Object state change records:
┏━━

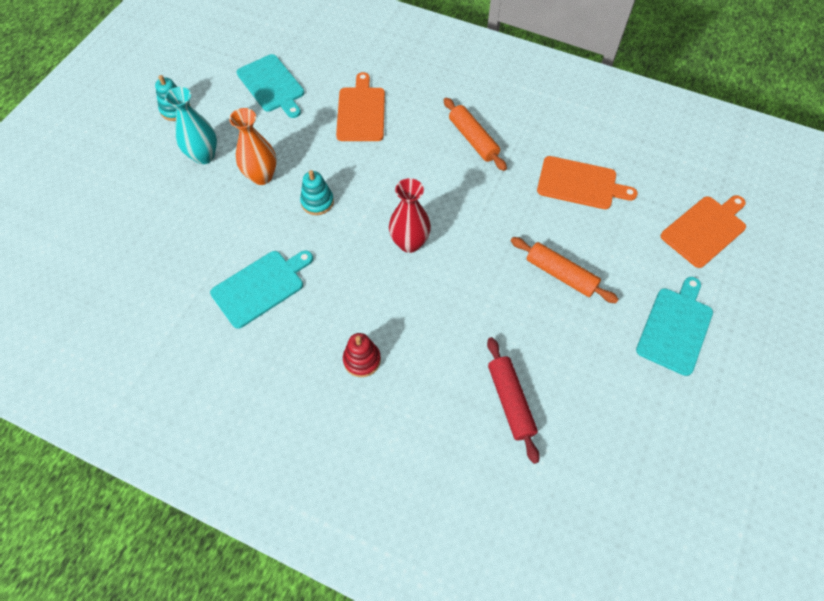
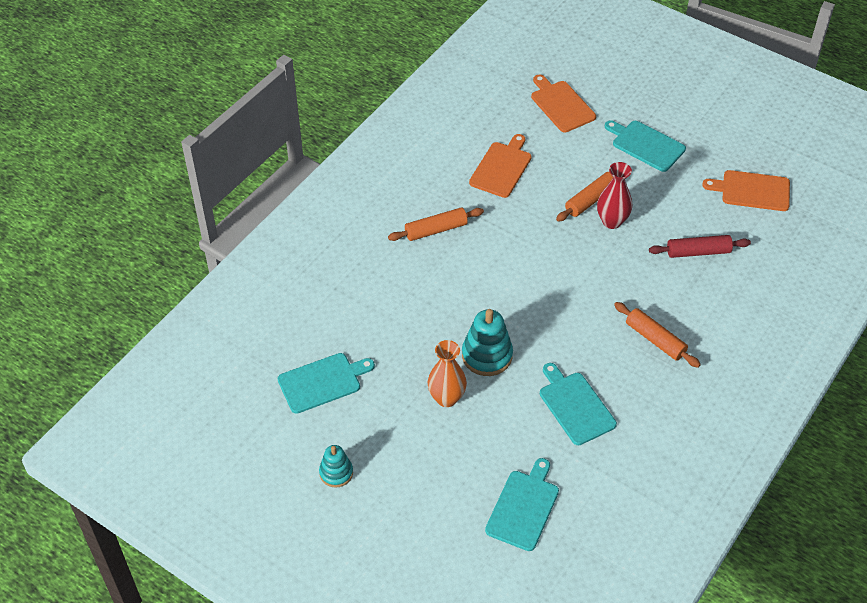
camera: 80 degrees left, 10 degrees down
turquoise vase [165,87,217,164] -> none
turquoise stacking toy [300,170,334,215] -> turquoise stacking toy [462,309,513,376], size x1.61
orange cutting board [336,72,385,141] -> orange cutting board moved to [702,170,790,211]
red stacking toy [343,333,381,377] -> orange rolling pin [614,302,701,368]
red vase [389,178,431,253] -> red vase moved to [597,162,632,229]
none -> turquoise cutting board [485,458,559,551]

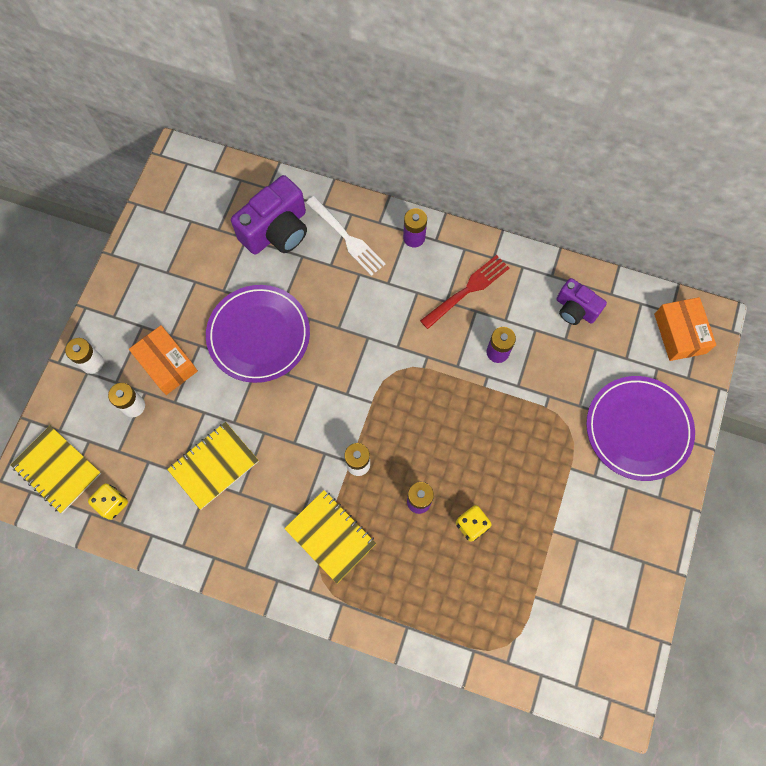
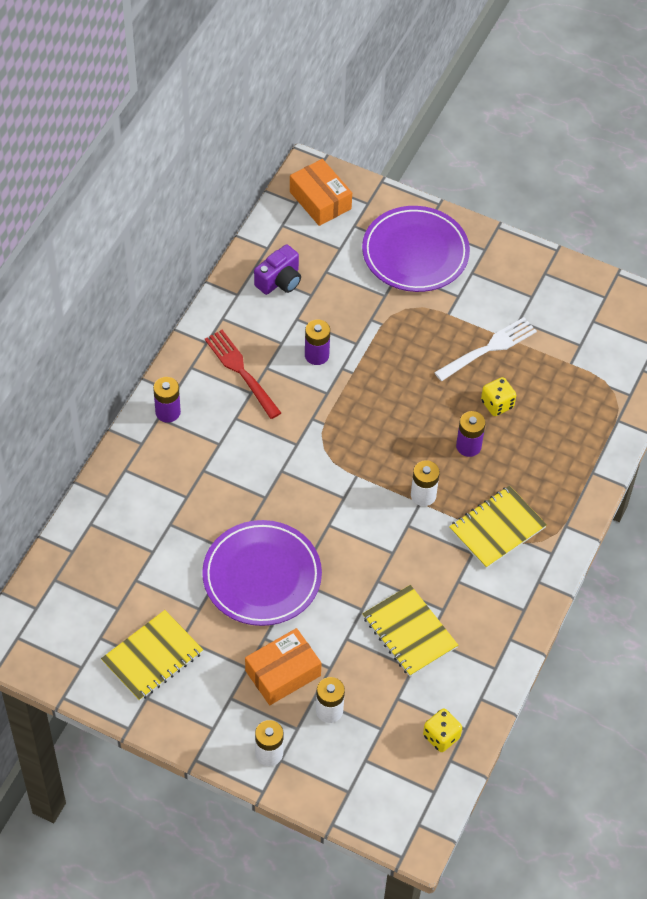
camera: 85 degrees left, 15 degrees down
yellow notebook [10,426,101,513] -> yellow notebook moved to [101,610,203,701]
purple camera [231,175,307,255] -> none
white fork [306,196,385,276] -> white fork moved to [434,317,537,381]
orange box [654,297,716,361] -> orange box turned 60 degrees clockwise [290,159,352,226]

┗━━

WORK TO BE COMPLETED: Please copy the lines above, starting at the one that holds "red vase [389,178,431,253]" and stopping after the last line, exactly as they appear and minus the pictures.

ANSWER BELOW:
red vase [389,178,431,253] -> red vase moved to [597,162,632,229]
none -> turquoise cutting board [485,458,559,551]

camera: 85 degrees left, 15 degrees down
yellow notebook [10,426,101,513] -> yellow notebook moved to [101,610,203,701]
purple camera [231,175,307,255] -> none
white fork [306,196,385,276] -> white fork moved to [434,317,537,381]
orange box [654,297,716,361] -> orange box turned 60 degrees clockwise [290,159,352,226]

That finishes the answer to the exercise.